Segment Start: Given information

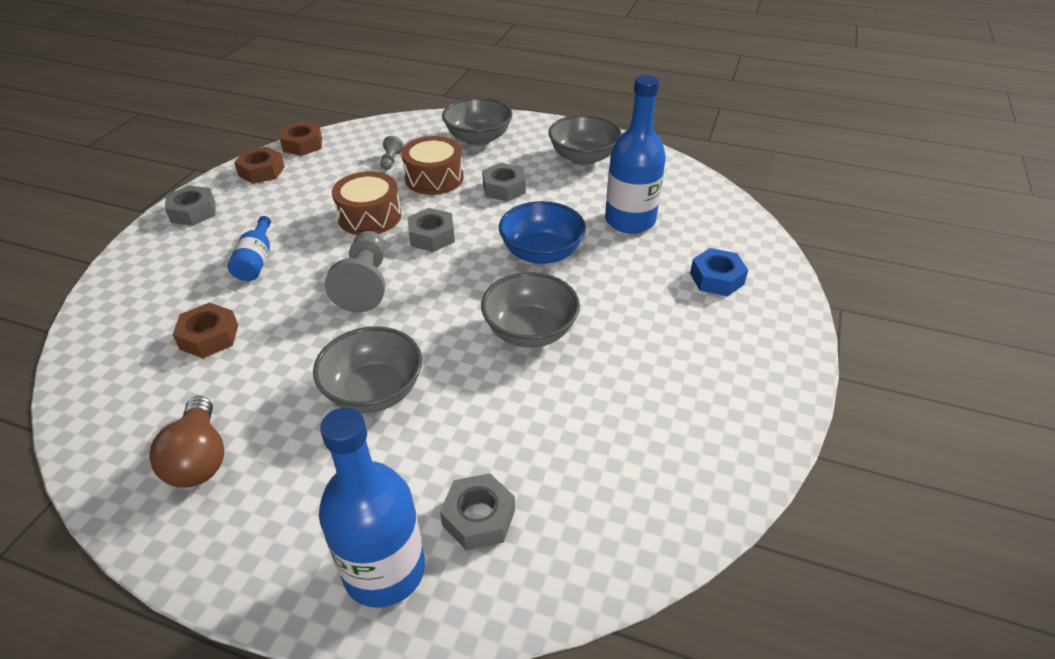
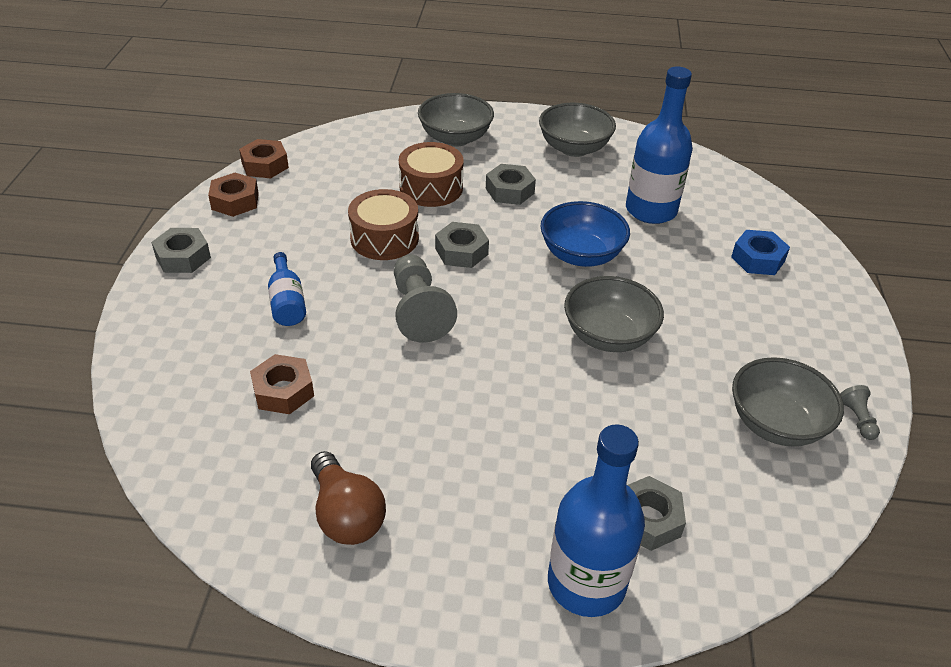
camera: 15 degrees left, 0 degrees up
(374, 391) = (487, 419): grey bowl -> grey bowl (776, 424)
(391, 161) = (374, 173): grey pawn -> grey pawn (857, 419)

Segment End: Given information

Problem details ▸ Everything in the listing should be copied exactly, apart from the images it holds.

Response to this exercise ▸
camera: 15 degrees left, 0 degrees up
(374, 391) = (487, 419): grey bowl -> grey bowl (776, 424)
(391, 161) = (374, 173): grey pawn -> grey pawn (857, 419)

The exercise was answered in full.